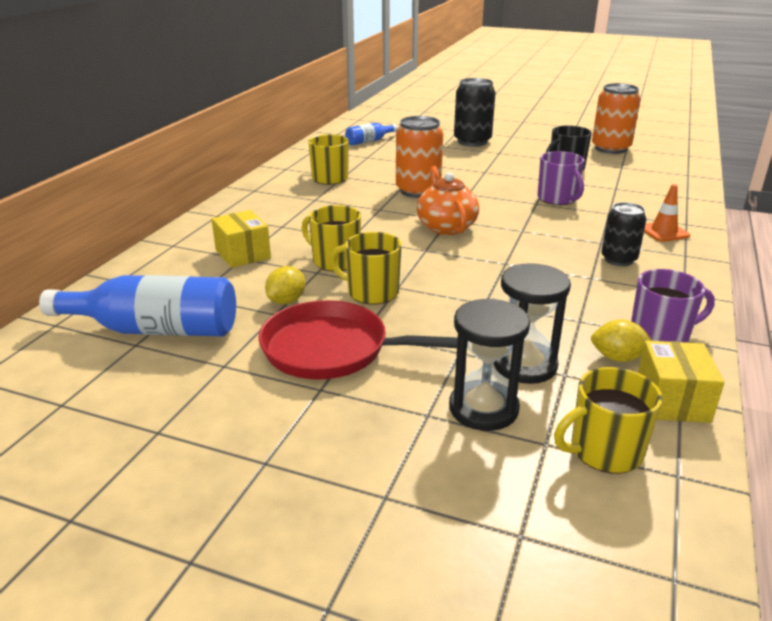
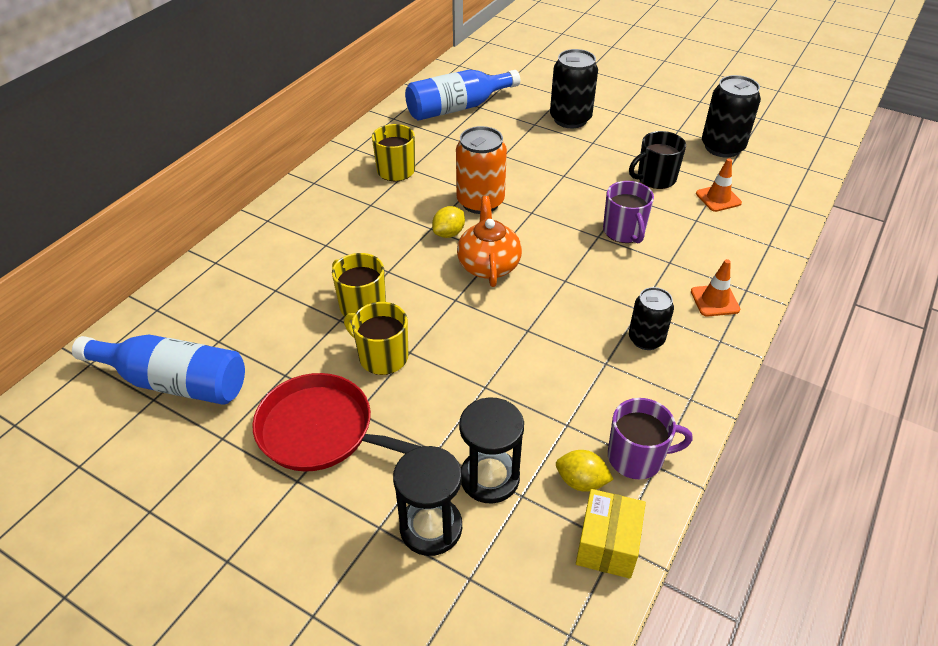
camera: 10 degrees right, 15 degrees up
(243, 254) = (277, 284): yellow box -> none
(287, 301) = (300, 358): yellow lemon -> yellow lemon (449, 233)
(369, 141) = (457, 108): blue bottle -> blue bottle, size x1.87
(604, 451) = (517, 596): yellow mug -> none
(610, 149) = (722, 147): orange can -> black can
(626, 175) = (718, 198): none -> orange traffic cone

# [Task instructions]
Except for the pictures, give the data again word for word.

# [Task response]
camera: 10 degrees right, 15 degrees up
(243, 254) = (277, 284): yellow box -> none
(287, 301) = (300, 358): yellow lemon -> yellow lemon (449, 233)
(369, 141) = (457, 108): blue bottle -> blue bottle, size x1.87
(604, 451) = (517, 596): yellow mug -> none
(610, 149) = (722, 147): orange can -> black can
(626, 175) = (718, 198): none -> orange traffic cone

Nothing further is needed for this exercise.